*ENTRIES:*
* Begin *
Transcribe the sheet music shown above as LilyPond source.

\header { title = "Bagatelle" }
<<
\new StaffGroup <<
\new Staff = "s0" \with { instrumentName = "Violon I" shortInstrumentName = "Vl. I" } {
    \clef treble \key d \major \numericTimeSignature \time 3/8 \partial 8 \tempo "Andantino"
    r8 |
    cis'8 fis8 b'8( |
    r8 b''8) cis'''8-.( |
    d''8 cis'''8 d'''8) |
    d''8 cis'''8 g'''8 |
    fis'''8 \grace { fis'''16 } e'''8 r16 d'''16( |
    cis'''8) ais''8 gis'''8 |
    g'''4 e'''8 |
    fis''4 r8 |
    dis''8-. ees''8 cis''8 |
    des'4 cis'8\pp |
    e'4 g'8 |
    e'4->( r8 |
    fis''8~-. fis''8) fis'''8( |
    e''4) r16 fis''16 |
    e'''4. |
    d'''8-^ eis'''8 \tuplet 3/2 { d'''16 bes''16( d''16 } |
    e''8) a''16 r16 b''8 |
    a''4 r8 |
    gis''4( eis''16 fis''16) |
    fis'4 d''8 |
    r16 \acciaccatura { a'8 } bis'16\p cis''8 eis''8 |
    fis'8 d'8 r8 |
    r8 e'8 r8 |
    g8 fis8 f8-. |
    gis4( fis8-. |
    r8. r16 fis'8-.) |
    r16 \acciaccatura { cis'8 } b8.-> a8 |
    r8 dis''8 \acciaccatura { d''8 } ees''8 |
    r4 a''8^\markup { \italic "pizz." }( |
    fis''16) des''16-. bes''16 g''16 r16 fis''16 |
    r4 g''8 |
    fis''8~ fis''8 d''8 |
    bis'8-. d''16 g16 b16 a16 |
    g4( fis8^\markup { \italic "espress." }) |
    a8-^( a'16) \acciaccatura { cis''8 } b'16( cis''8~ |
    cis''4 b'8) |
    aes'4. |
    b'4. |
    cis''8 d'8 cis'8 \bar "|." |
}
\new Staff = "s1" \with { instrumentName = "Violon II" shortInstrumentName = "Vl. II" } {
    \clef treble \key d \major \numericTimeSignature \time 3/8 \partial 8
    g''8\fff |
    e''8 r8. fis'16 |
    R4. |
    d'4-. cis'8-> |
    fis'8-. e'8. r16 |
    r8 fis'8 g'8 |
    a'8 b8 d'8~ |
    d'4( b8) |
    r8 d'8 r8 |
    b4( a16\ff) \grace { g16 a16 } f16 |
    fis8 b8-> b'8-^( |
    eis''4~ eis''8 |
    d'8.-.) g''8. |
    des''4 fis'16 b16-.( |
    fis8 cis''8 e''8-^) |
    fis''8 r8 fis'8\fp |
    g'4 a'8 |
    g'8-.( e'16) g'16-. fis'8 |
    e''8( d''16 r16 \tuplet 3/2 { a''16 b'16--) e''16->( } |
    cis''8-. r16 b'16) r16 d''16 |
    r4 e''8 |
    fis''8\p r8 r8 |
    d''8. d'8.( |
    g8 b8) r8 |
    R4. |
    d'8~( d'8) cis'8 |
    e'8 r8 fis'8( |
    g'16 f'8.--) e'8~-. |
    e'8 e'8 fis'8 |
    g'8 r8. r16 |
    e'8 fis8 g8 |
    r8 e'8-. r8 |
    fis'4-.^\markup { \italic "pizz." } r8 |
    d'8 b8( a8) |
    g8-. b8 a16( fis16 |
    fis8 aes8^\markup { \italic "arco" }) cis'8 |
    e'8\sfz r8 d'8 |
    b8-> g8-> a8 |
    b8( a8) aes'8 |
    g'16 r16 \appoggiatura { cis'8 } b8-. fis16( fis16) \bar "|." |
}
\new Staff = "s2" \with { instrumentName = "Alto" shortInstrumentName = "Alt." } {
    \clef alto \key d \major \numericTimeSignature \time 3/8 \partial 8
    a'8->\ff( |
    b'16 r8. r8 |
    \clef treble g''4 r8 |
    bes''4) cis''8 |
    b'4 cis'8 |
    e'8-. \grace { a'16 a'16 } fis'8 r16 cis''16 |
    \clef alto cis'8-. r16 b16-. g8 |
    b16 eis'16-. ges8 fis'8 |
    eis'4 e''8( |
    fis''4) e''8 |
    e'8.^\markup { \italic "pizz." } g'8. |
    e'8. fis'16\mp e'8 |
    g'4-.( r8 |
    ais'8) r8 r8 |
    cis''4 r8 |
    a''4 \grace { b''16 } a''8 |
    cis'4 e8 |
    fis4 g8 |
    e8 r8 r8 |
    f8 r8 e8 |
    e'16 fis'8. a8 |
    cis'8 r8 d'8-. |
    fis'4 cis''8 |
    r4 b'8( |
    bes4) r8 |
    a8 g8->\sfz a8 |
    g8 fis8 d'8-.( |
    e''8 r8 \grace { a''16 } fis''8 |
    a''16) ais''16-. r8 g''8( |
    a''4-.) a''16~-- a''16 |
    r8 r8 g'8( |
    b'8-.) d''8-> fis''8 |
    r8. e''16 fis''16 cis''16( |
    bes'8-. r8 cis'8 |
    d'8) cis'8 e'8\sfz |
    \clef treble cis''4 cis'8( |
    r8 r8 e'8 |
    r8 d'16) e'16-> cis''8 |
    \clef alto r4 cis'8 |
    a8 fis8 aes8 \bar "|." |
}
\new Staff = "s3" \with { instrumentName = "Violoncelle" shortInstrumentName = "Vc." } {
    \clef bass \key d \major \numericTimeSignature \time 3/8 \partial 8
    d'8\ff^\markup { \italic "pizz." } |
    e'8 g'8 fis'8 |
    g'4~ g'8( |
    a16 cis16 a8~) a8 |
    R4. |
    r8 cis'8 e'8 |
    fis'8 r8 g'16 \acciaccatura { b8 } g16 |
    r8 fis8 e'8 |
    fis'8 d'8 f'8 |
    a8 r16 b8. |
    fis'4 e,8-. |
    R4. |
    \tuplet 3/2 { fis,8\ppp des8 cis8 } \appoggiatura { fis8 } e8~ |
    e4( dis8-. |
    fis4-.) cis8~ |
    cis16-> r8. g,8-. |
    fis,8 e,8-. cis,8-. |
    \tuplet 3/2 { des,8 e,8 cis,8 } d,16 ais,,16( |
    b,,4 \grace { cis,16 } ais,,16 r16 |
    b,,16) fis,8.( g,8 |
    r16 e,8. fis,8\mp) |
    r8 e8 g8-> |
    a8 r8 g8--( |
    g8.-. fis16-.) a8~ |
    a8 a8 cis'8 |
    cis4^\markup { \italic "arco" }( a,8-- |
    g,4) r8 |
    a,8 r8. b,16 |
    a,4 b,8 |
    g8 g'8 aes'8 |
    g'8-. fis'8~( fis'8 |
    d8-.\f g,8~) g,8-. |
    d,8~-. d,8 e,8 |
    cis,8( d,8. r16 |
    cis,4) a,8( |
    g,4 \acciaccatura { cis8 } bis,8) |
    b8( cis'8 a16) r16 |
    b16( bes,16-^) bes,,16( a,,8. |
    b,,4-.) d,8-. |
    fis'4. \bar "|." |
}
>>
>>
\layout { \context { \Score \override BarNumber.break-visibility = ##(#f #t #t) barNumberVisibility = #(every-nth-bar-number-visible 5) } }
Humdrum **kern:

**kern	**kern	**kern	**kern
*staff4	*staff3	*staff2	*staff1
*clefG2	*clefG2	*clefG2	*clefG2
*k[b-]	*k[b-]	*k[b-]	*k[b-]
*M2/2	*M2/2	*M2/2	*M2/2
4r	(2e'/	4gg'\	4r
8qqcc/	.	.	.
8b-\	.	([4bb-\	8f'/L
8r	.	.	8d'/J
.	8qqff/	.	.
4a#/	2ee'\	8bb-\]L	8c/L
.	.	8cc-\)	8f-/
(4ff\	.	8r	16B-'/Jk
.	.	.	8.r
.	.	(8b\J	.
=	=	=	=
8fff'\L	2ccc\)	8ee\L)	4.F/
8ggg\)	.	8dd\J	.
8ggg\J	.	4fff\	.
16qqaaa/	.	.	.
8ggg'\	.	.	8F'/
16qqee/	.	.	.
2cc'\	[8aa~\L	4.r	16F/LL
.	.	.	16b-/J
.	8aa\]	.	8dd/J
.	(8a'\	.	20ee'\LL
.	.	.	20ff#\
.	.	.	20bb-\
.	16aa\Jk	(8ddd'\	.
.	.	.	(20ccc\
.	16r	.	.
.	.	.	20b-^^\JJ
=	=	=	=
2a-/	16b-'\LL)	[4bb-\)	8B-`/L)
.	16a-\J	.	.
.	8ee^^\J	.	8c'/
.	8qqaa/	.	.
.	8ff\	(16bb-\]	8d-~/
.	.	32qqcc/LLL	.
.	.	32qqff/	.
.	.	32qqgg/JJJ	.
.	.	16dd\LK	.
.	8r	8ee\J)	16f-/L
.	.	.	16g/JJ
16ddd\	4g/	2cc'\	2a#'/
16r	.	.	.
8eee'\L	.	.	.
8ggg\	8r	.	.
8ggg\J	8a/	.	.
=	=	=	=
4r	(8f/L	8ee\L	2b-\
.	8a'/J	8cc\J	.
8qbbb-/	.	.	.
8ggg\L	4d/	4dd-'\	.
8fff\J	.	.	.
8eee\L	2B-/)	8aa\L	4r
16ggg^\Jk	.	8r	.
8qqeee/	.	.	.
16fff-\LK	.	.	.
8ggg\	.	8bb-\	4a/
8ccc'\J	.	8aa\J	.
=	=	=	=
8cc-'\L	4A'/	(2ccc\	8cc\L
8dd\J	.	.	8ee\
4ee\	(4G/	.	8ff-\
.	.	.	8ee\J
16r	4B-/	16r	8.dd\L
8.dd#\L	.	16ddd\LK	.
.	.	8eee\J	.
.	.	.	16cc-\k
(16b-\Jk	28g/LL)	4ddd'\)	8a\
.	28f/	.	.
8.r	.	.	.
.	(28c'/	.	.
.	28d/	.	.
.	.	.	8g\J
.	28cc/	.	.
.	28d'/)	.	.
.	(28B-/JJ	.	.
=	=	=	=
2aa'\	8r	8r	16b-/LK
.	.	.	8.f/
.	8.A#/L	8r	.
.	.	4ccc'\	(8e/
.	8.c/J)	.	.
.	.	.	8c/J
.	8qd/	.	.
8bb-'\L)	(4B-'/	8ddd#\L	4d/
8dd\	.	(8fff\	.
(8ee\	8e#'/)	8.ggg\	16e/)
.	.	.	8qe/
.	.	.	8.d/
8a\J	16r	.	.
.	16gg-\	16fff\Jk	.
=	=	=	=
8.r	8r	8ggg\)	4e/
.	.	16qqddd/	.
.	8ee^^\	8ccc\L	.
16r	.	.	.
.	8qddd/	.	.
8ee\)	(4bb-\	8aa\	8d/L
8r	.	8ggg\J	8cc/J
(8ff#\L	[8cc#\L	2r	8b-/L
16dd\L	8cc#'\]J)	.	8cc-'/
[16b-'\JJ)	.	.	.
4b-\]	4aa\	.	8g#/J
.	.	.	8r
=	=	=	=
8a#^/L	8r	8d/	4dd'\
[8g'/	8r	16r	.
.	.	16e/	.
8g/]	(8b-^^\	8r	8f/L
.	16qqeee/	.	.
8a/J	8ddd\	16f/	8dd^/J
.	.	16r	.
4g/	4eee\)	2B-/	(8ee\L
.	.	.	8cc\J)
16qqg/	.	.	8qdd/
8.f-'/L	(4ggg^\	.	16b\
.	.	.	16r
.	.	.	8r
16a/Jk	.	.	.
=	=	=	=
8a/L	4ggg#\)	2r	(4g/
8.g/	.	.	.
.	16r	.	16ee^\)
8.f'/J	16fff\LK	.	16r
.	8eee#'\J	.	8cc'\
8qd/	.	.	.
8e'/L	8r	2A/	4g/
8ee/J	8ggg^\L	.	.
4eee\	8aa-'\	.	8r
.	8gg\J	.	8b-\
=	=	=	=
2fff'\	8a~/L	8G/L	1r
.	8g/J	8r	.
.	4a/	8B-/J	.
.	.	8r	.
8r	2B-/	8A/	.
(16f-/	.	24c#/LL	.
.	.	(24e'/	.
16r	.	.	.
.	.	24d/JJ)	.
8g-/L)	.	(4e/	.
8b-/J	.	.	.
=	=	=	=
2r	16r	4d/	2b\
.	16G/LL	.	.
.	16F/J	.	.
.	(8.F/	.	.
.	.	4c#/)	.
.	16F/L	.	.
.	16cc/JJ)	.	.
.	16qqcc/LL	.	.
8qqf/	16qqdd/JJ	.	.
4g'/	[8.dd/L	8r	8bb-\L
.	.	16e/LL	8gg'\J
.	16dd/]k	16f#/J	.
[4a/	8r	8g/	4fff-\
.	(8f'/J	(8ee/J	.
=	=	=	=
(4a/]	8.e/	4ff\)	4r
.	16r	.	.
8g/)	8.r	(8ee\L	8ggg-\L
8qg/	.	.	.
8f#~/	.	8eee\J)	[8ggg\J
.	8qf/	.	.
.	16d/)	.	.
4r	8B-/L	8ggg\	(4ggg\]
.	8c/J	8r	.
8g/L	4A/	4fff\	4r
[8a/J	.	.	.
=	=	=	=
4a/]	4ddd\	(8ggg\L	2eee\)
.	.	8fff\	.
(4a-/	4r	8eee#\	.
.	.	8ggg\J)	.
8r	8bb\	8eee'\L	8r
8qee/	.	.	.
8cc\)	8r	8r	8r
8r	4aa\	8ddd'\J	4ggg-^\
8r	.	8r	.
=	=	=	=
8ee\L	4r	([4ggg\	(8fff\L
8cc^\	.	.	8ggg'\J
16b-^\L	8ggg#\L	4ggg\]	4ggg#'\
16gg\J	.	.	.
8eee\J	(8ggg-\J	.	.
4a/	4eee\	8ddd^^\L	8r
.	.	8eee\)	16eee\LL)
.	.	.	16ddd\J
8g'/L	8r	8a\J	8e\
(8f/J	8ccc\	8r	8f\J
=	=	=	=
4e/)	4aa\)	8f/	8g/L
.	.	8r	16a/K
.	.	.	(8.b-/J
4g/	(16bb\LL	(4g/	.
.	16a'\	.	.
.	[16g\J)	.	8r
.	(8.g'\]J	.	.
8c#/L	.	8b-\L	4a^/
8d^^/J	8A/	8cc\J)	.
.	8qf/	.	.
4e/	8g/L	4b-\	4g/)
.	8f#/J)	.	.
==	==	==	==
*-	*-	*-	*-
* End *
*STATED PROBLEM:*
List every line above that contains the string "grace".

*THE ANSWER:*
    fis'''8 \grace { fis'''16 } e'''8 r16 d'''16( |
    b4( a16\ff) \grace { g16 a16 } f16 |
    e'8-. \grace { a'16 a'16 } fis'8 r16 cis''16 |
    a''4 \grace { b''16 } a''8 |
    e''8 r8 \grace { a''16 } fis''8 |
    b,,4 \grace { cis,16 } ais,,16 r16 |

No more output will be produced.